What follows is a set of records; repeat them exactly, without the pictures.
(SUPPLIED ENTRIES)
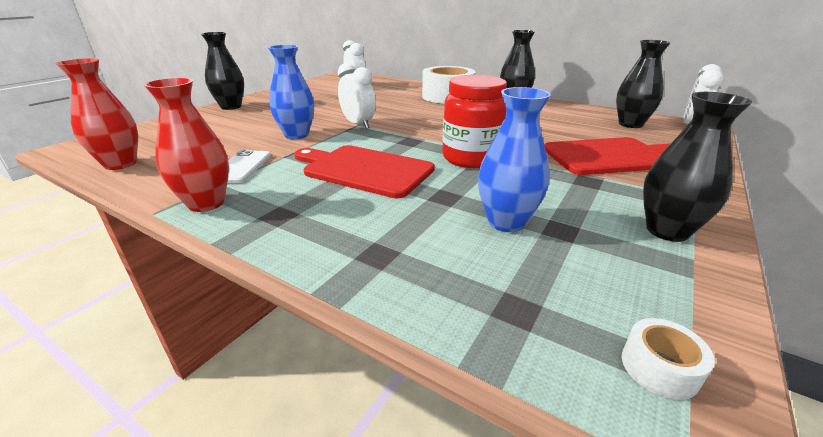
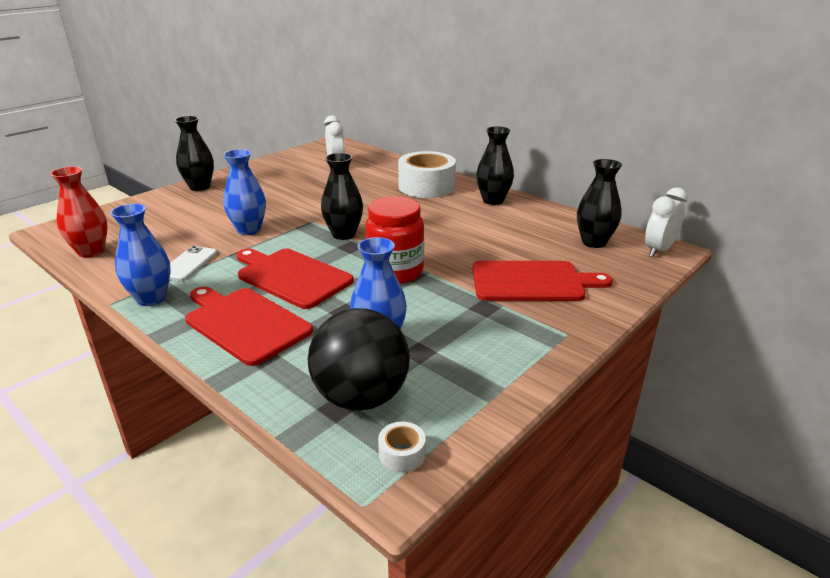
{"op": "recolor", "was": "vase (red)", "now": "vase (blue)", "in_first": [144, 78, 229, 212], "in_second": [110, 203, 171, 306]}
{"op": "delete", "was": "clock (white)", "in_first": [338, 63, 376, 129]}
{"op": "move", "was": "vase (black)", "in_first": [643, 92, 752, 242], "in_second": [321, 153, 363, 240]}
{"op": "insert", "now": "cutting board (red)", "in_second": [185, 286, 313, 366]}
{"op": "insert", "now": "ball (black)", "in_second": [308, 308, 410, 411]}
(End SUPPLIED ENTRIES)
▸ SOLUTION FOR THIS EXERCISE
{"op": "recolor", "was": "vase (red)", "now": "vase (blue)", "in_first": [144, 78, 229, 212], "in_second": [110, 203, 171, 306]}
{"op": "delete", "was": "clock (white)", "in_first": [338, 63, 376, 129]}
{"op": "move", "was": "vase (black)", "in_first": [643, 92, 752, 242], "in_second": [321, 153, 363, 240]}
{"op": "insert", "now": "cutting board (red)", "in_second": [185, 286, 313, 366]}
{"op": "insert", "now": "ball (black)", "in_second": [308, 308, 410, 411]}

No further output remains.